_Recorded information_.
-.-.-
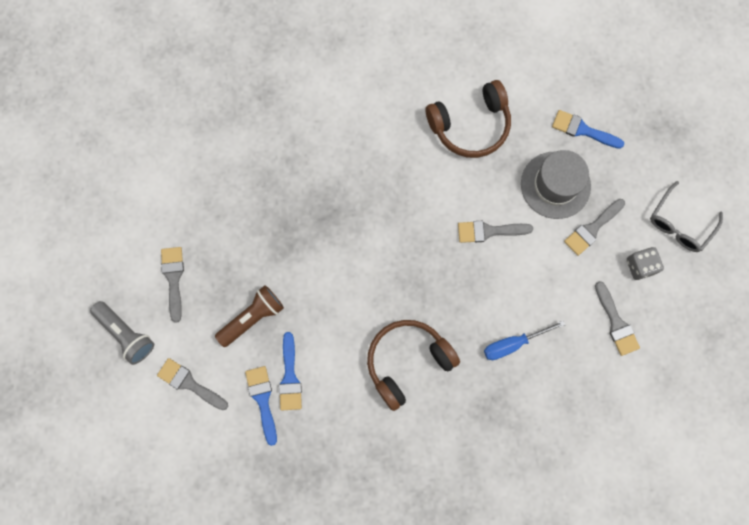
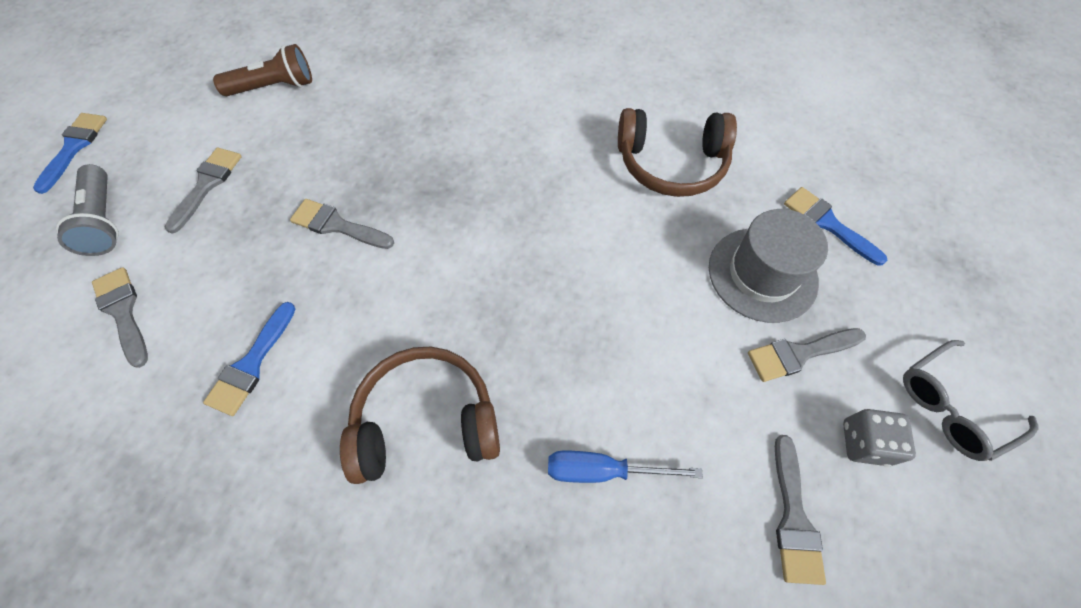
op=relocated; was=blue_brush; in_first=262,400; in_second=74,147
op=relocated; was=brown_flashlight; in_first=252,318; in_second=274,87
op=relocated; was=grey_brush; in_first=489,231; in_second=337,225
-.-.-
_Your assignment_. Write out all the data exactly, minus pictures.

_Solution to the problem_.
op=relocated; was=blue_brush; in_first=262,400; in_second=74,147
op=relocated; was=brown_flashlight; in_first=252,318; in_second=274,87
op=relocated; was=grey_brush; in_first=489,231; in_second=337,225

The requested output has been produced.